■ Exercise: Please show every line from the entries that carries the word "round".

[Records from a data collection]
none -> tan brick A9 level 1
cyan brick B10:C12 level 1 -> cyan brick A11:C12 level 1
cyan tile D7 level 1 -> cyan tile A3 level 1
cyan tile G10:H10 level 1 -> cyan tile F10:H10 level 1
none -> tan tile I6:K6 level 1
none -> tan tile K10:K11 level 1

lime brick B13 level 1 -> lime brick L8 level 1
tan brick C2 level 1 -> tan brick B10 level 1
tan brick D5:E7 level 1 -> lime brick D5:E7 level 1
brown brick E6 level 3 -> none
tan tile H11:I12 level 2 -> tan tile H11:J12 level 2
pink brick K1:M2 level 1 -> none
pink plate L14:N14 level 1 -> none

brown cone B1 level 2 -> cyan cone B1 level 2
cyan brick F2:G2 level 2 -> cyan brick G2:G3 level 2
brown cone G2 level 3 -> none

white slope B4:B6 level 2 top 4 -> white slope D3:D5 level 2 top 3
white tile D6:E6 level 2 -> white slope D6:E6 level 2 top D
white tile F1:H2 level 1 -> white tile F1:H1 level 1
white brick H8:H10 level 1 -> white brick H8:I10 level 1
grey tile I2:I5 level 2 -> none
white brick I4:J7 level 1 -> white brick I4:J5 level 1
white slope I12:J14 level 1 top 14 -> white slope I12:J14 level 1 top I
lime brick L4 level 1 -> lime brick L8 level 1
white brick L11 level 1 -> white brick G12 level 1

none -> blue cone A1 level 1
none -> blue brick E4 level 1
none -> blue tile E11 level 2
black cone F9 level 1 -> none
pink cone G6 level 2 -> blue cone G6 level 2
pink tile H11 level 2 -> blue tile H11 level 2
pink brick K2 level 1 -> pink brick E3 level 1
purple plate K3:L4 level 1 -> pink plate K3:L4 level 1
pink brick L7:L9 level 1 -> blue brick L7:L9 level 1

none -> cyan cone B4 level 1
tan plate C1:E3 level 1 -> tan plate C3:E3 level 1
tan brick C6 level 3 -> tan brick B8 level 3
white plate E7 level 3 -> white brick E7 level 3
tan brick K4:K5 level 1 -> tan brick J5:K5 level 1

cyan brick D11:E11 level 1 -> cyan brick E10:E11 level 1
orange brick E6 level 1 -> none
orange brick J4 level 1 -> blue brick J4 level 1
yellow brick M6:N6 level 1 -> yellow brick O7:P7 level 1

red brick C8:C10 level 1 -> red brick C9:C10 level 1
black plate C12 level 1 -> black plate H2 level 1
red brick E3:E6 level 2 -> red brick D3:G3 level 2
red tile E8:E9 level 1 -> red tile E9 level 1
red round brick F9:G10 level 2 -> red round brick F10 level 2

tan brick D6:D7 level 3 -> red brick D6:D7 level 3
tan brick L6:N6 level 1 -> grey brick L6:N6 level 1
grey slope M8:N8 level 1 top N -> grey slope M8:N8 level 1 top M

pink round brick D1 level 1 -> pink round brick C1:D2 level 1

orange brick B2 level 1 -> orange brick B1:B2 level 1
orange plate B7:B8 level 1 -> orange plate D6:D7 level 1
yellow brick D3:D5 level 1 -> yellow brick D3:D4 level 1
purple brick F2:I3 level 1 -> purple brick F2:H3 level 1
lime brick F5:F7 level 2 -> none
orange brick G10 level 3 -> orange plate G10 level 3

■ Exercise result:
red round brick F9:G10 level 2 -> red round brick F10 level 2
pink round brick D1 level 1 -> pink round brick C1:D2 level 1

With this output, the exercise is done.